### Exercise objective
Copy out the lines of the material that include the string "none".

### The records

● ● ● ●

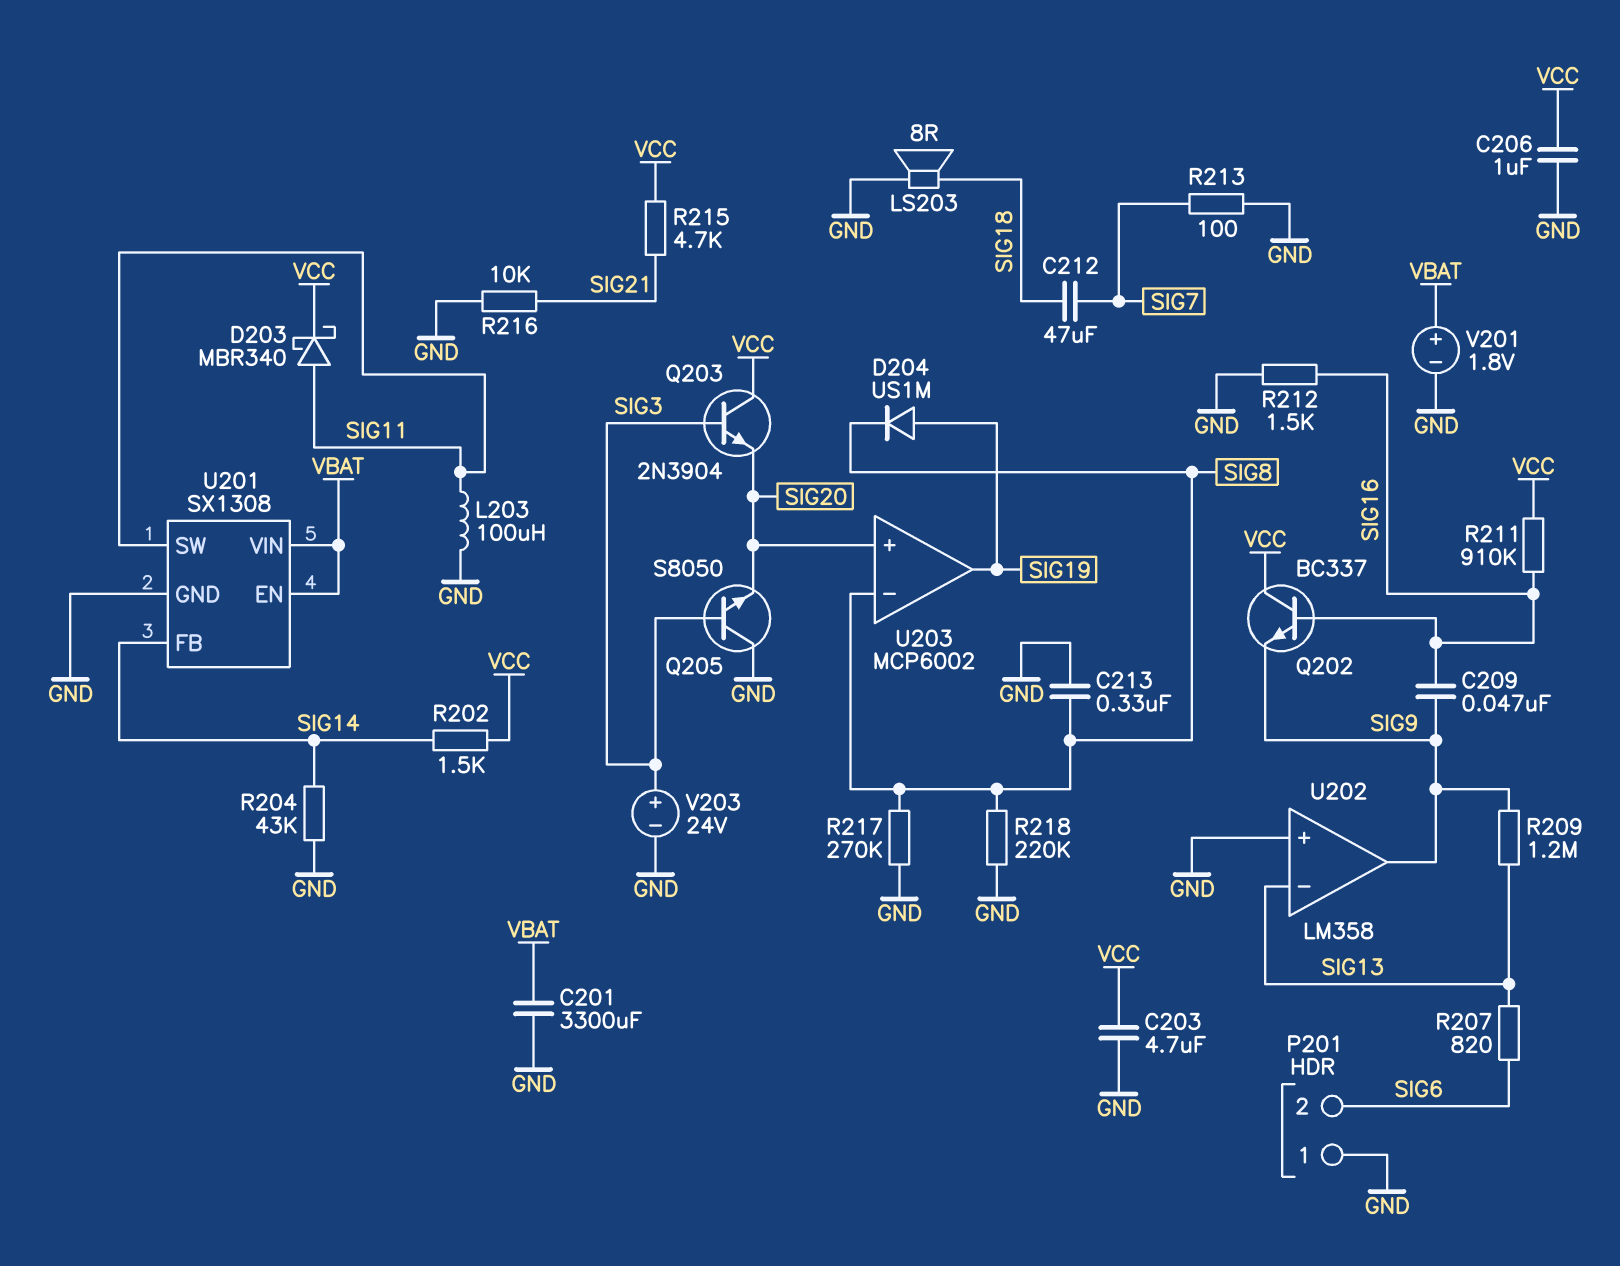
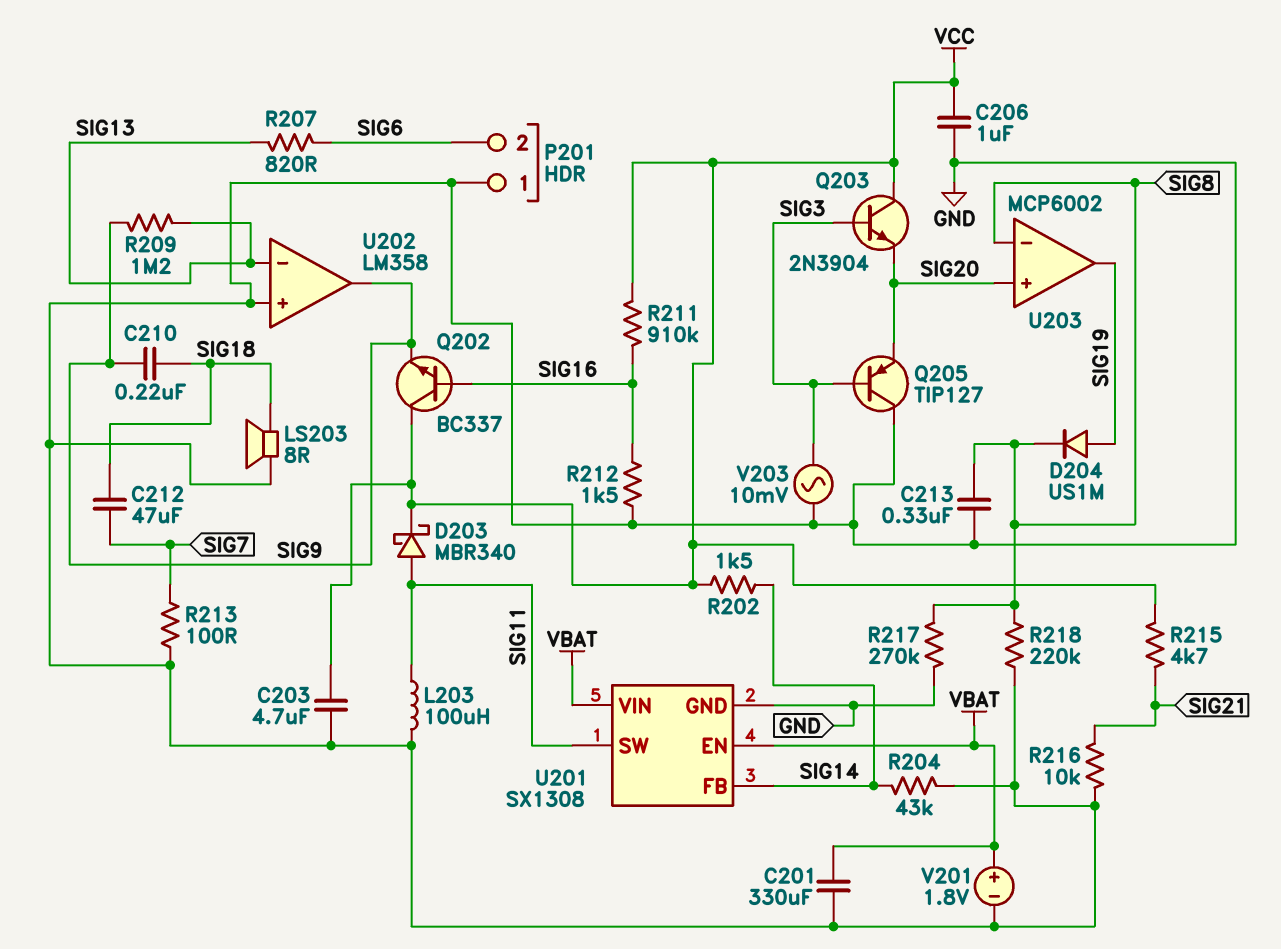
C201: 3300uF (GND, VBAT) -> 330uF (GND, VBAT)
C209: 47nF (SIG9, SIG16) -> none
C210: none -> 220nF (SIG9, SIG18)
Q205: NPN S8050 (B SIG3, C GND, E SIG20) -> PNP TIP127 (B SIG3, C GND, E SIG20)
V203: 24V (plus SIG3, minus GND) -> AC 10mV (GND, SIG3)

● ● ● ●

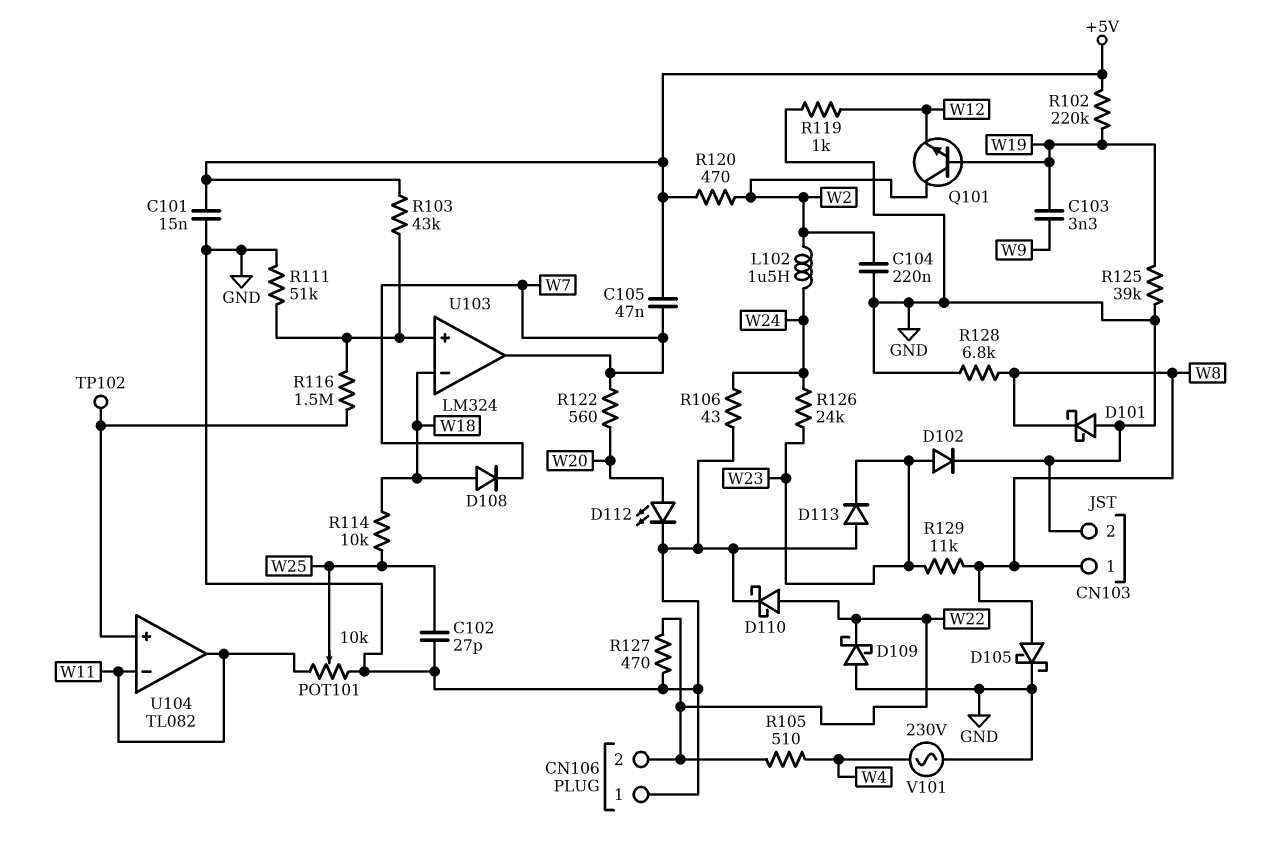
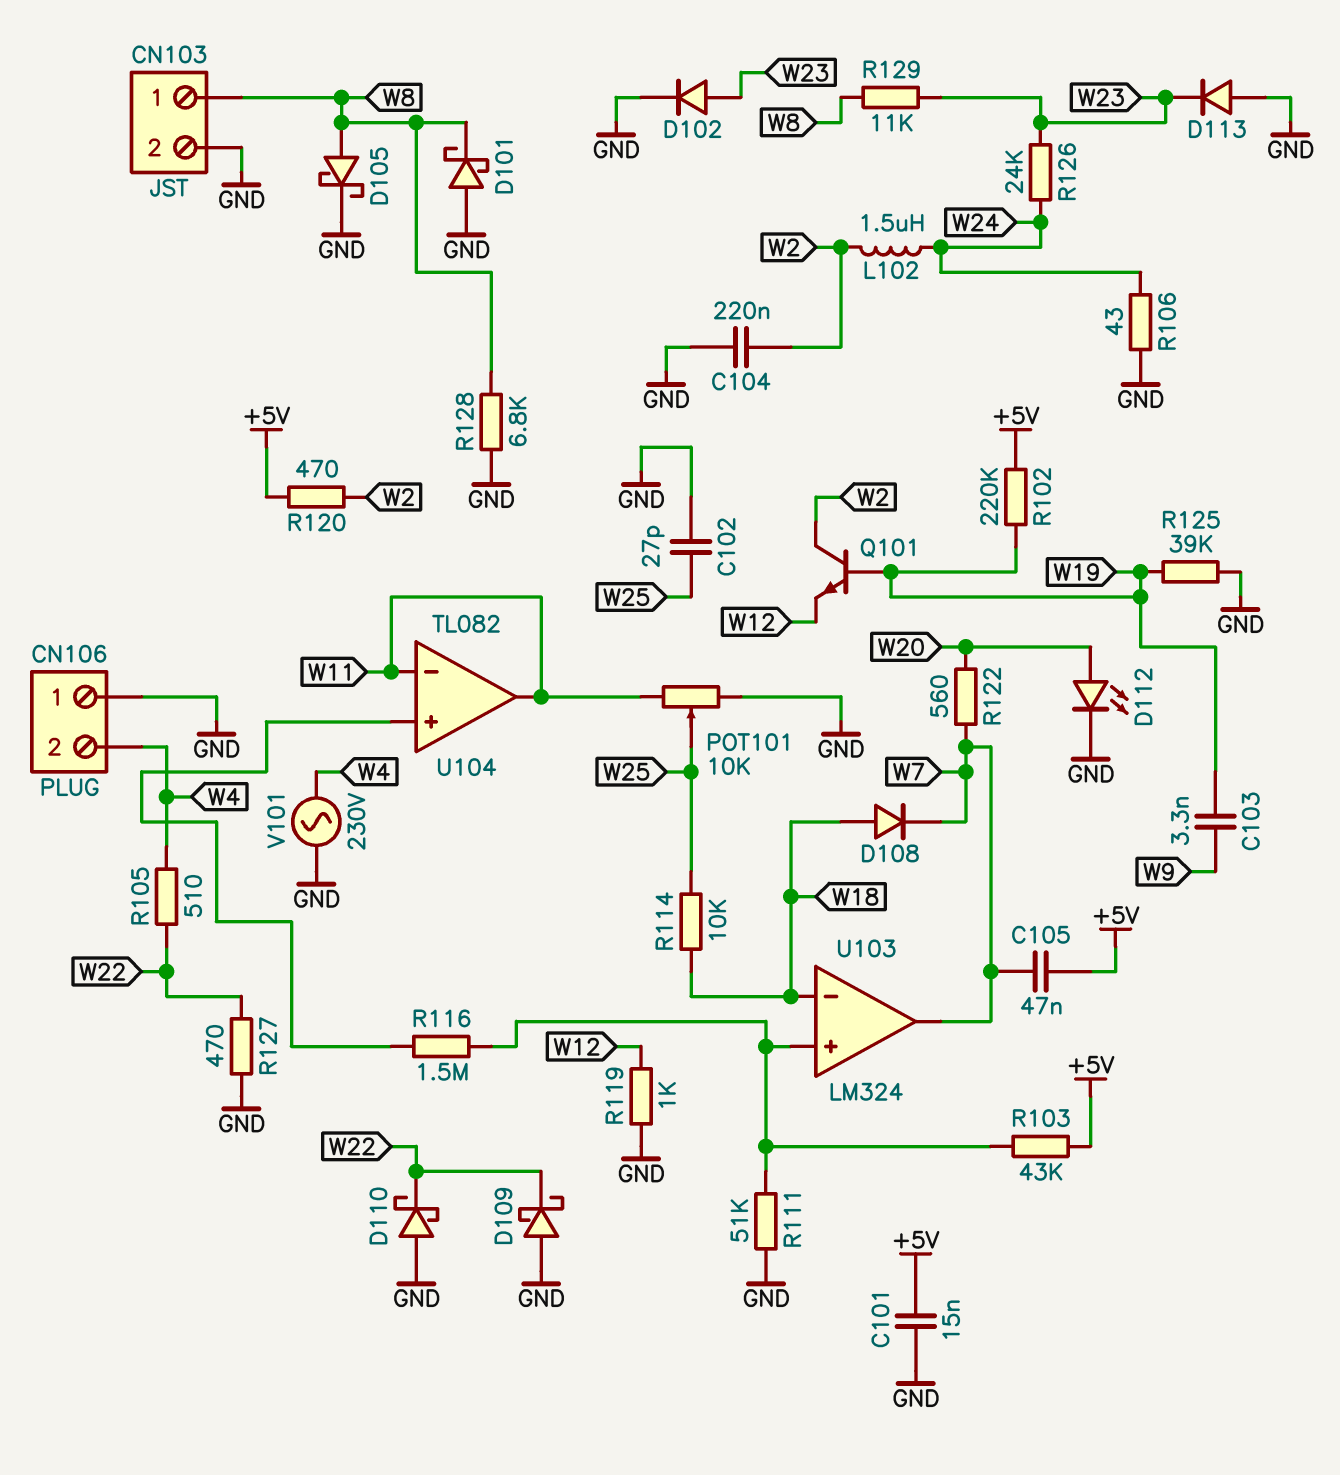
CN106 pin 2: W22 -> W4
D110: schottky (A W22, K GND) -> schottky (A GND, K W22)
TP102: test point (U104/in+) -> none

● ● ● ●

### Solution below
C209: 47nF (SIG9, SIG16) -> none
C210: none -> 220nF (SIG9, SIG18)
TP102: test point (U104/in+) -> none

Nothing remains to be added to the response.